Scene images with change listings
┌──
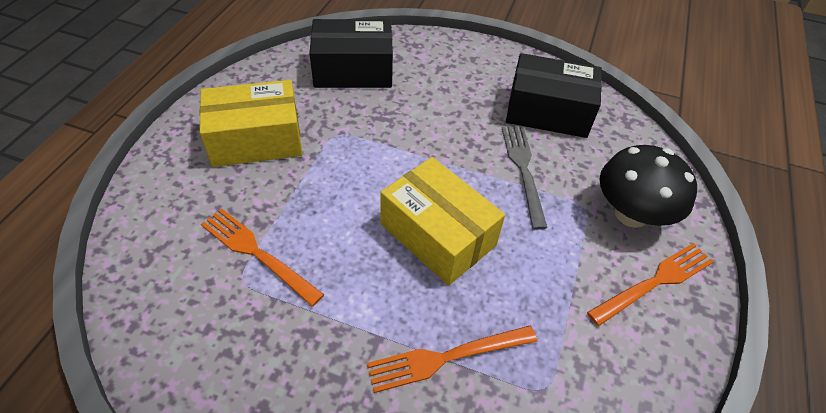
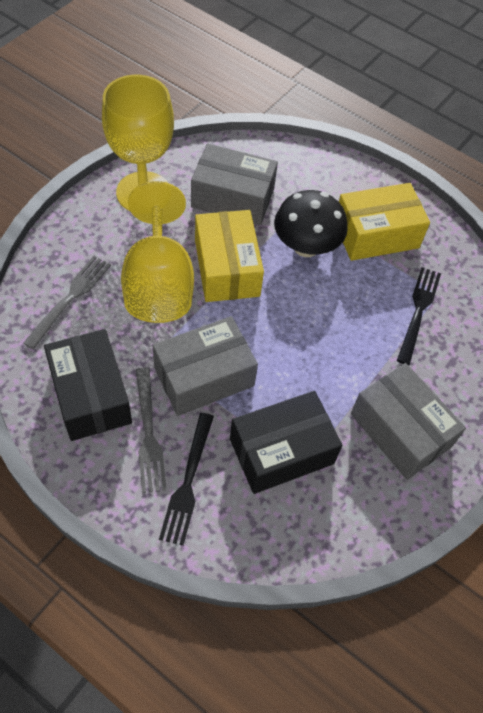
black fork: 0 -> 2
grey box: 0 -> 3
grey fork: 1 -> 2
orange fork: 3 -> 0
yellow goblet: 0 -> 2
└──
PROBLEM
What should appear is an exact copy of the lines from the one with "grey box: 0 -> 3" through the end of the entries above, ends included, and no other text.

WRITTEN REPLY
grey box: 0 -> 3
grey fork: 1 -> 2
orange fork: 3 -> 0
yellow goblet: 0 -> 2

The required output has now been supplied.